◆ TASK TO CARRY OUT: Exact copy, pictures excluded: write out every line below.

◆ DATA BLOCK:
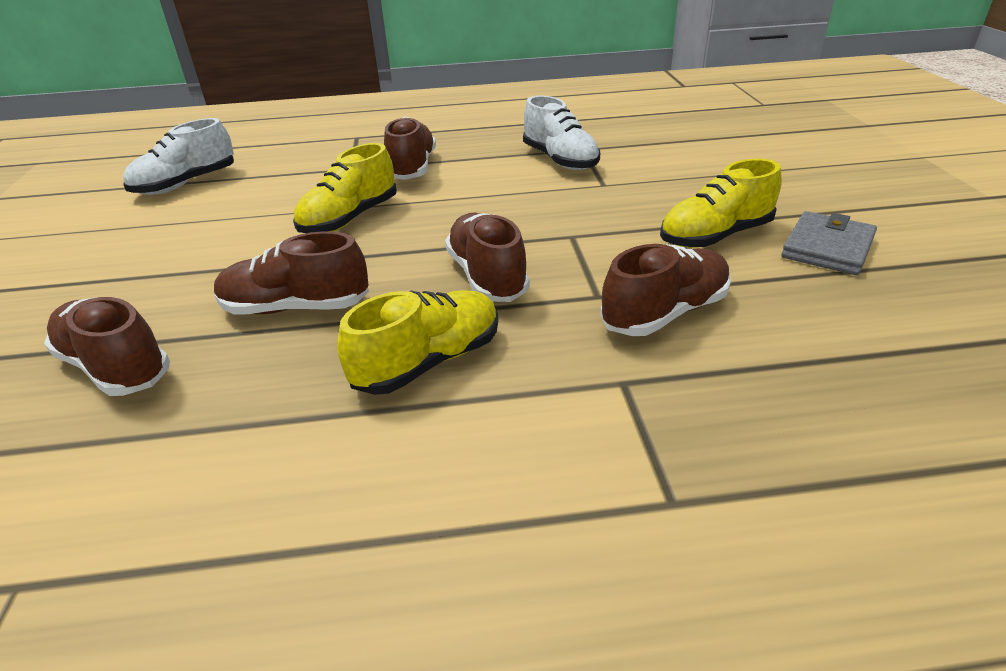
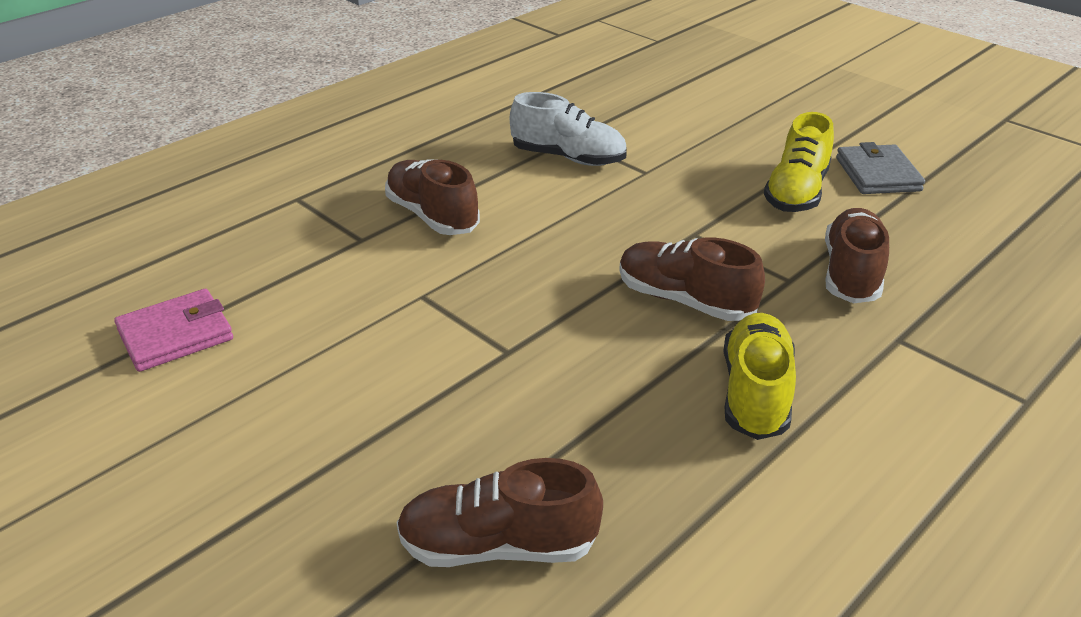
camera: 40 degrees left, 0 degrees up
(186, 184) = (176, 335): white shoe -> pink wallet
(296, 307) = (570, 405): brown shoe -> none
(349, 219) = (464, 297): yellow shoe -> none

◆ COMPLETED EXERCISE:
camera: 40 degrees left, 0 degrees up
(186, 184) = (176, 335): white shoe -> pink wallet
(296, 307) = (570, 405): brown shoe -> none
(349, 219) = (464, 297): yellow shoe -> none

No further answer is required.